TASK DETAILS> Please repeat only the lines below starting at the line that holds "none -> pink 1x3 brick [262,122,325,186]" and ending at the line that holds "none -> orange 1x1 brick [304,170,339,216]", exactly, with both of those lines included and every picture omitted.

RECORD EXTRACTS>
Content starts
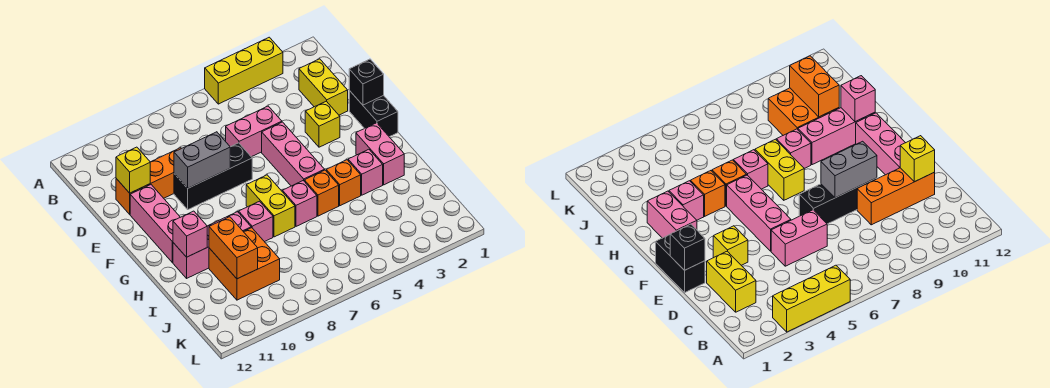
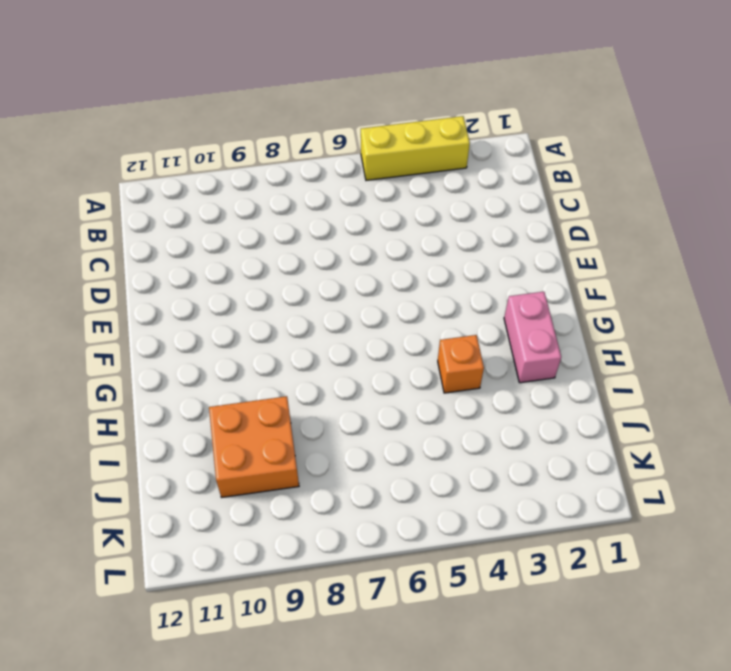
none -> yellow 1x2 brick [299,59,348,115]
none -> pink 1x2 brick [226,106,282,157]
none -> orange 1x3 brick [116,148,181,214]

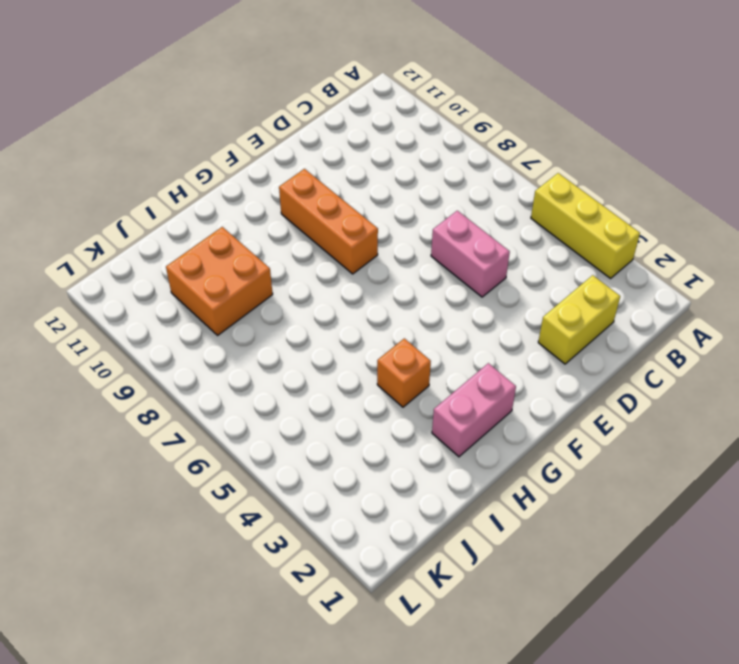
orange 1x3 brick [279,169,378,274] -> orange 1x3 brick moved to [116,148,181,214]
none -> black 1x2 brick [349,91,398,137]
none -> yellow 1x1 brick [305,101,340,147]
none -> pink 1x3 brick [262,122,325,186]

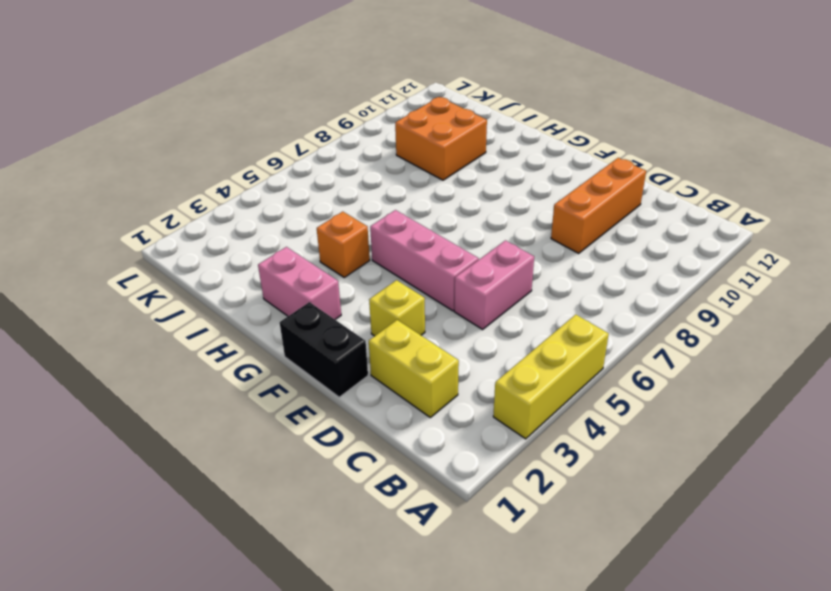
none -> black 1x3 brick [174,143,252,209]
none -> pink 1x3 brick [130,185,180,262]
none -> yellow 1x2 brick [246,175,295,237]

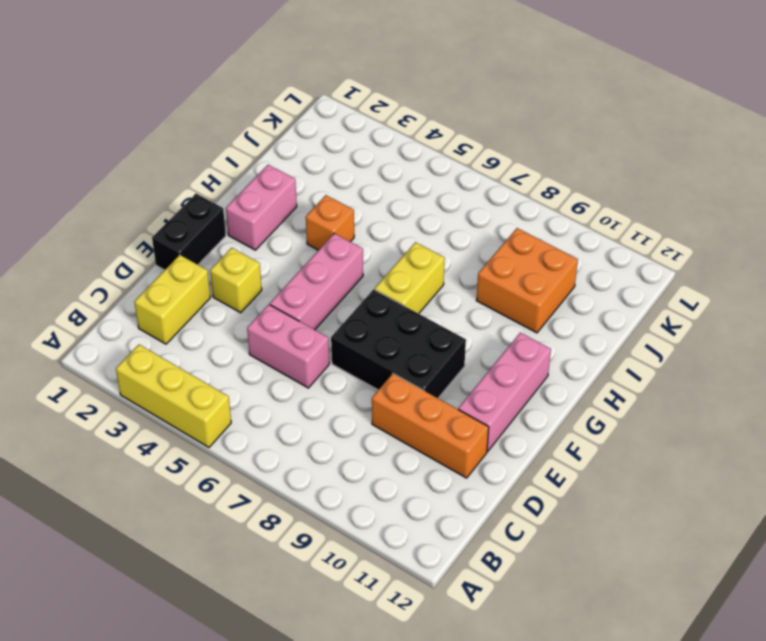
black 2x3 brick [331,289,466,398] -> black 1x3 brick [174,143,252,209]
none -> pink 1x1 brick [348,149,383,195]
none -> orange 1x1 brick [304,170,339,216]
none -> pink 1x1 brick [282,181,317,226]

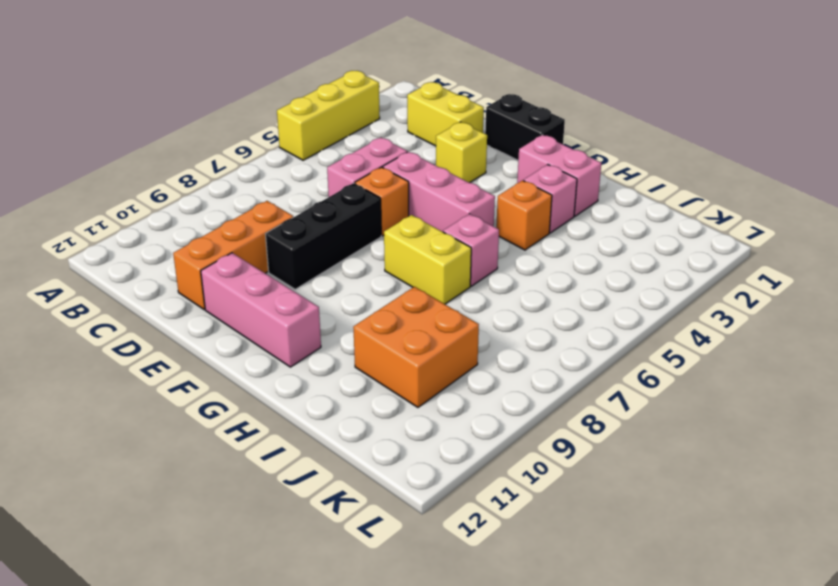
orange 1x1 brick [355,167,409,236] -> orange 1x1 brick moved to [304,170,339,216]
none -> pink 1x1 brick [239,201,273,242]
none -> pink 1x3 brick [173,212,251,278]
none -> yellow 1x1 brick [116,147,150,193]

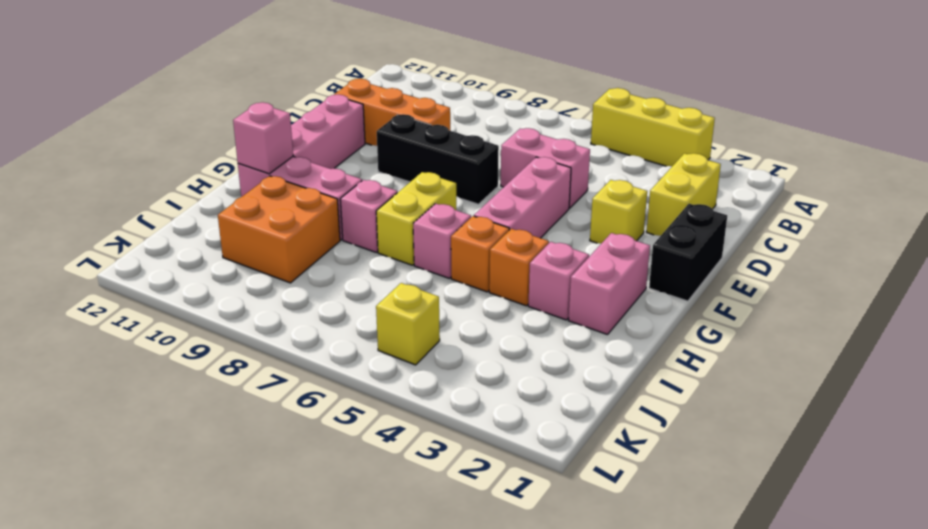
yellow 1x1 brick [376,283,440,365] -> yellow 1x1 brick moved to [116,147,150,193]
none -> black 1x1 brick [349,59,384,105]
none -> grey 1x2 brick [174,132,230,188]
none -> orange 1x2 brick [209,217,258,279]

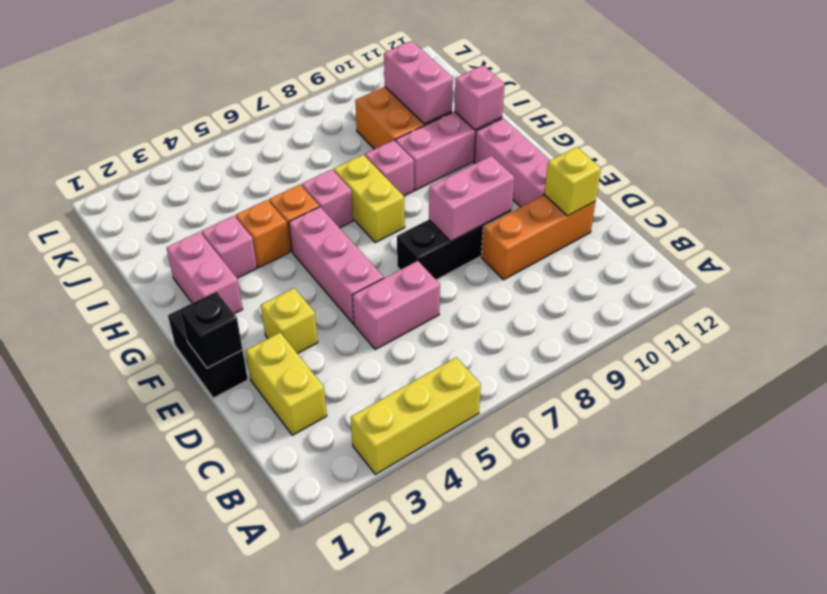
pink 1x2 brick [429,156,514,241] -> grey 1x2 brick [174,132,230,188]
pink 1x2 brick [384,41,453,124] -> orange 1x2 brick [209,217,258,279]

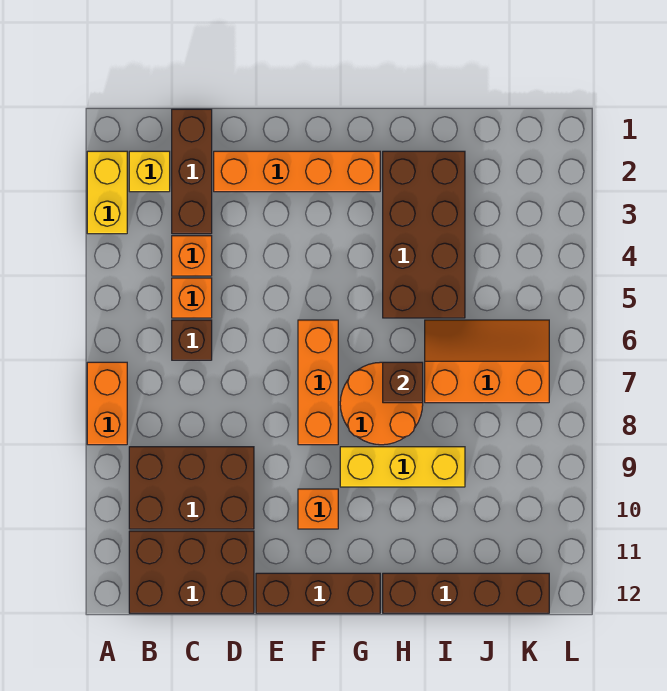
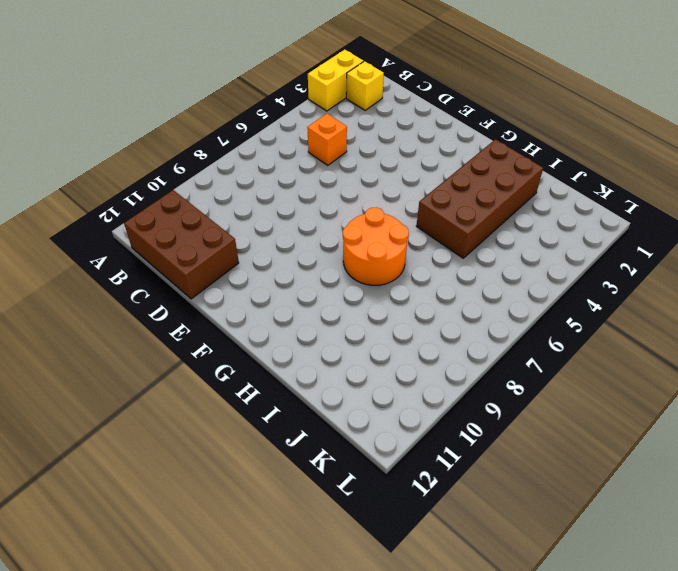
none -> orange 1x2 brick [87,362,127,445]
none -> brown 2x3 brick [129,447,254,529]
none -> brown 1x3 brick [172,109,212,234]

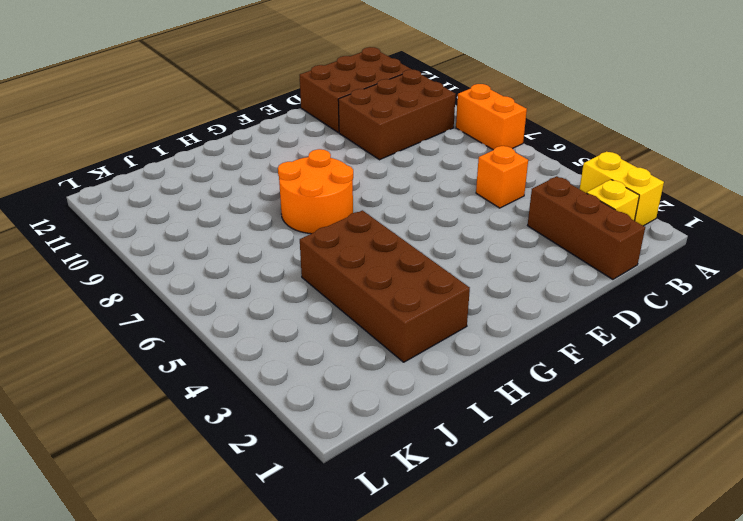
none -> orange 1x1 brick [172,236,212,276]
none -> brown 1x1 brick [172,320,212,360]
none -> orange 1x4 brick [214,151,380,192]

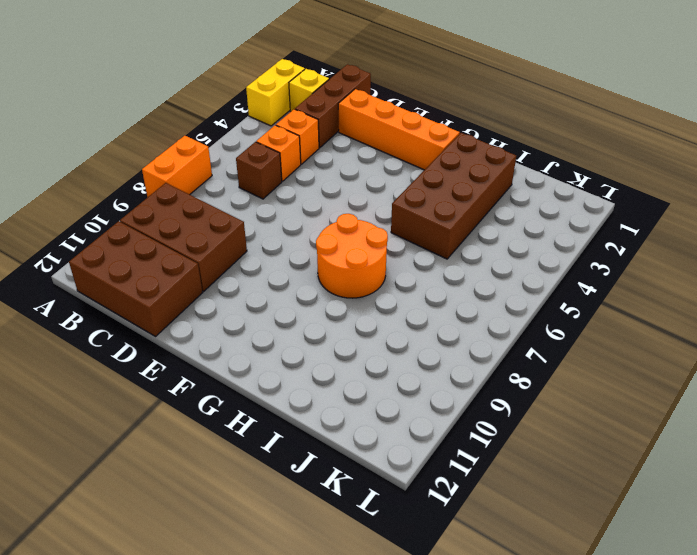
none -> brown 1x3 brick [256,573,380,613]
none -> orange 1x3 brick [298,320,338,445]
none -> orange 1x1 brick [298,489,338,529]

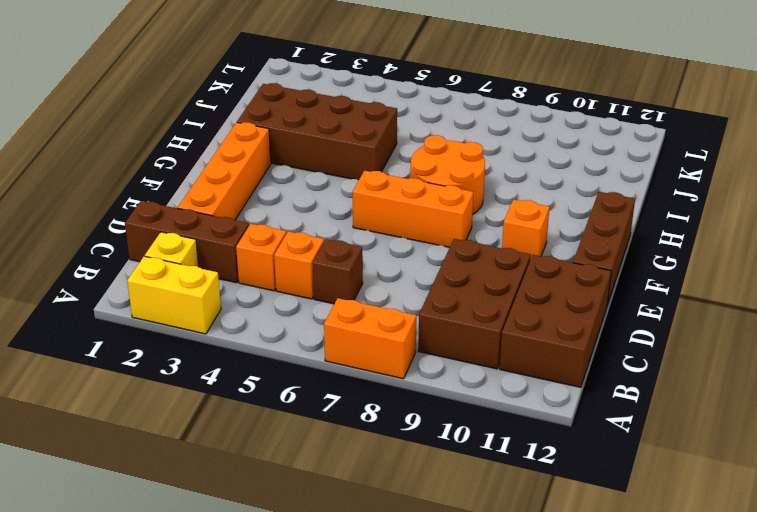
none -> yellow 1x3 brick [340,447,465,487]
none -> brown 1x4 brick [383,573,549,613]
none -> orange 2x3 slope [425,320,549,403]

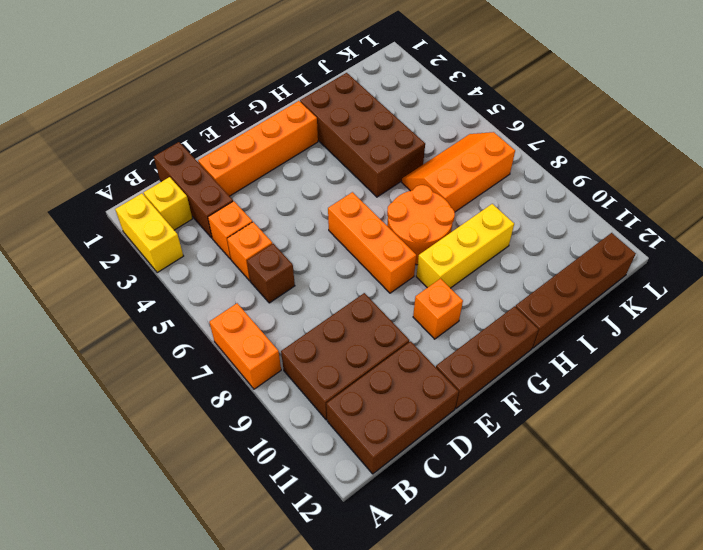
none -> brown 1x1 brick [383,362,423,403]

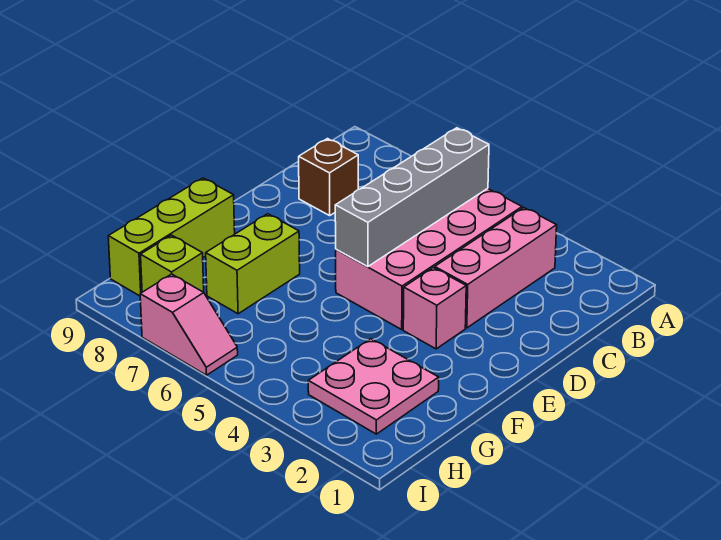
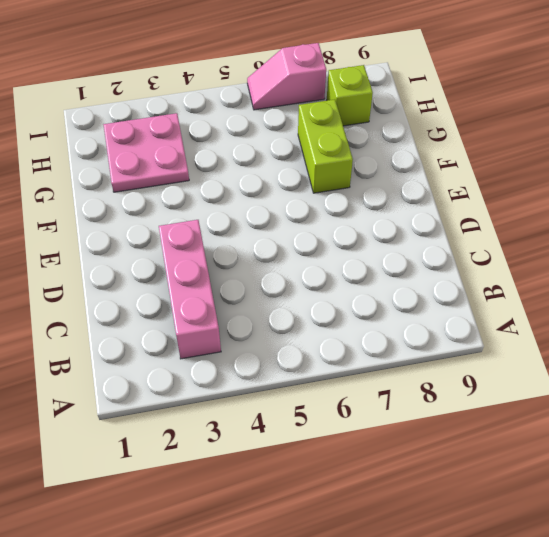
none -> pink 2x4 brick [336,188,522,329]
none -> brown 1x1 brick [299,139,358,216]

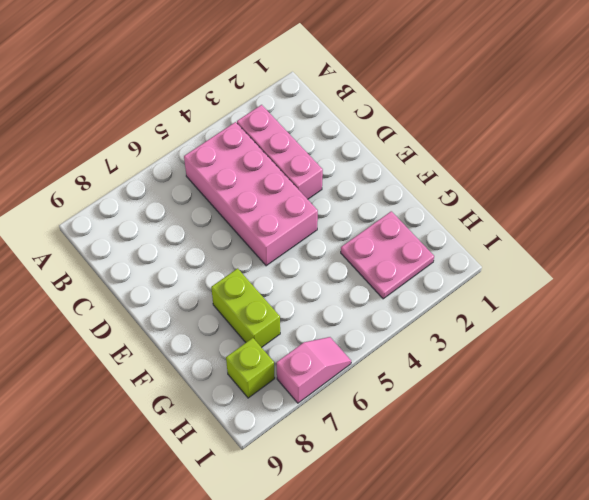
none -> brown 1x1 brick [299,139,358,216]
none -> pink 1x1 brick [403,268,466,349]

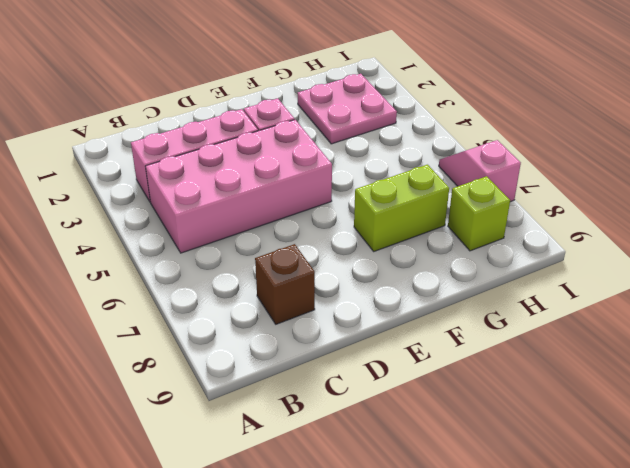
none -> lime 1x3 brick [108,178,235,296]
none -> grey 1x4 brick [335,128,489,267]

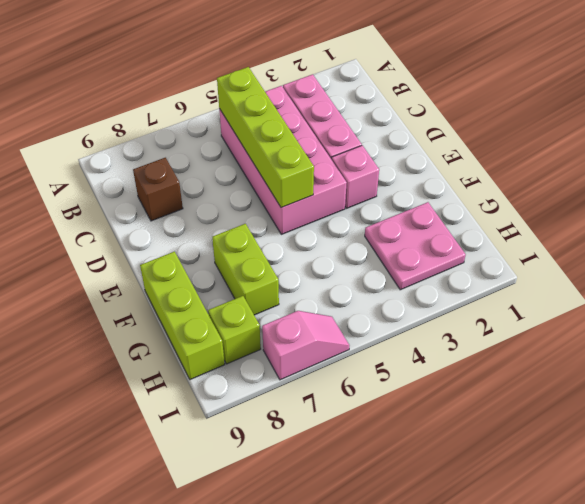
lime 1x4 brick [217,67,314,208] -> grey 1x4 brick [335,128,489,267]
Content ends
THE COMPLETED TASK>
none -> pink 1x3 brick [262,122,325,186]

none -> black 1x3 brick [174,143,252,209]
none -> pink 1x3 brick [130,185,180,262]
none -> yellow 1x2 brick [246,175,295,237]

black 2x3 brick [331,289,466,398] -> black 1x3 brick [174,143,252,209]
none -> pink 1x1 brick [348,149,383,195]
none -> orange 1x1 brick [304,170,339,216]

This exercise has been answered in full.